→ GIVEN INFORMATION:
········
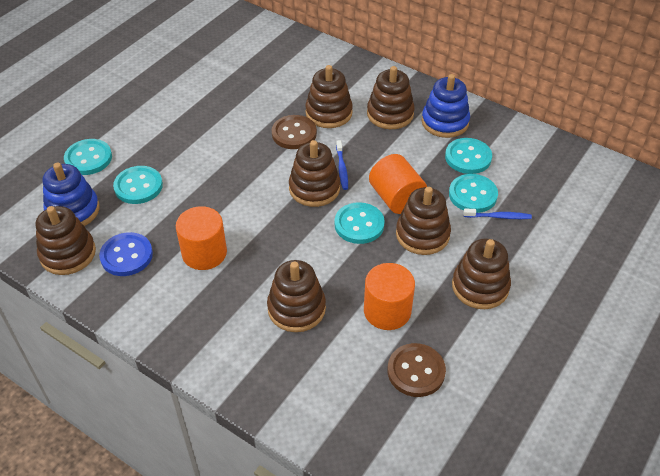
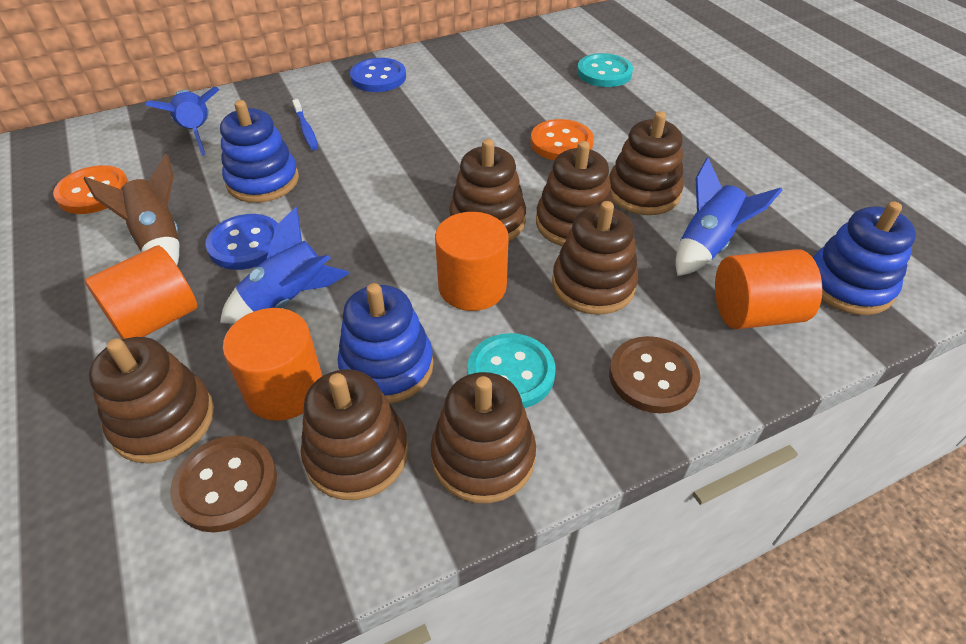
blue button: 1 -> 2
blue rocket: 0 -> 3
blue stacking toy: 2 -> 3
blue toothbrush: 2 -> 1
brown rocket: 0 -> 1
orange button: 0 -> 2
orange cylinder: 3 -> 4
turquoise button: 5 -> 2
········
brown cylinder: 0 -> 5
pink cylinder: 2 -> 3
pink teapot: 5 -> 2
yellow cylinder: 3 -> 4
········
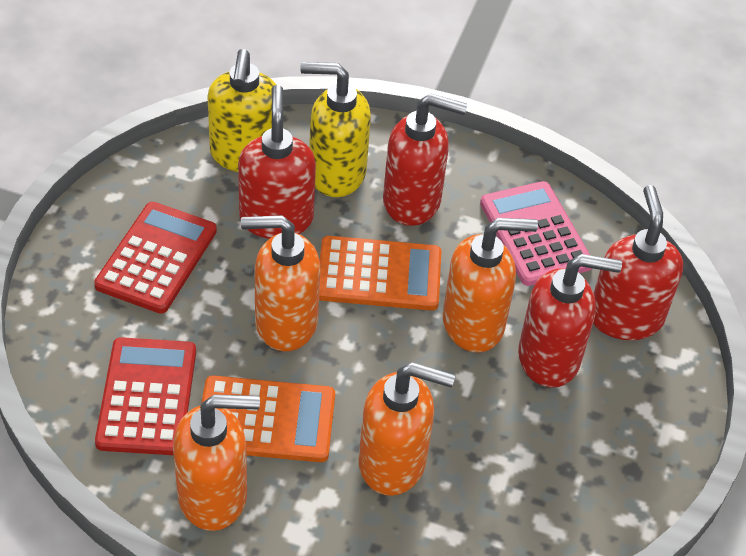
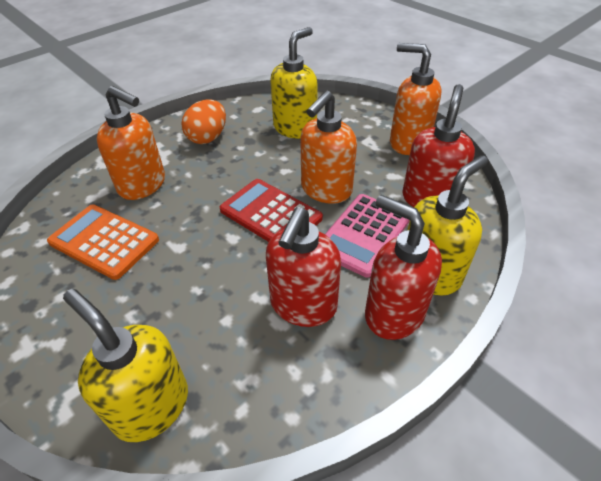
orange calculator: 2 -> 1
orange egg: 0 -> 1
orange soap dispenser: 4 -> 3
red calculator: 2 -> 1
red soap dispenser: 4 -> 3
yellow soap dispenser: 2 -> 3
········
Return, word for word, the lines of the data above from the line with "orange button: 0 -> 2" through the line with "turquoise button: 5 -> 2", inclusive.

orange button: 0 -> 2
orange cylinder: 3 -> 4
turquoise button: 5 -> 2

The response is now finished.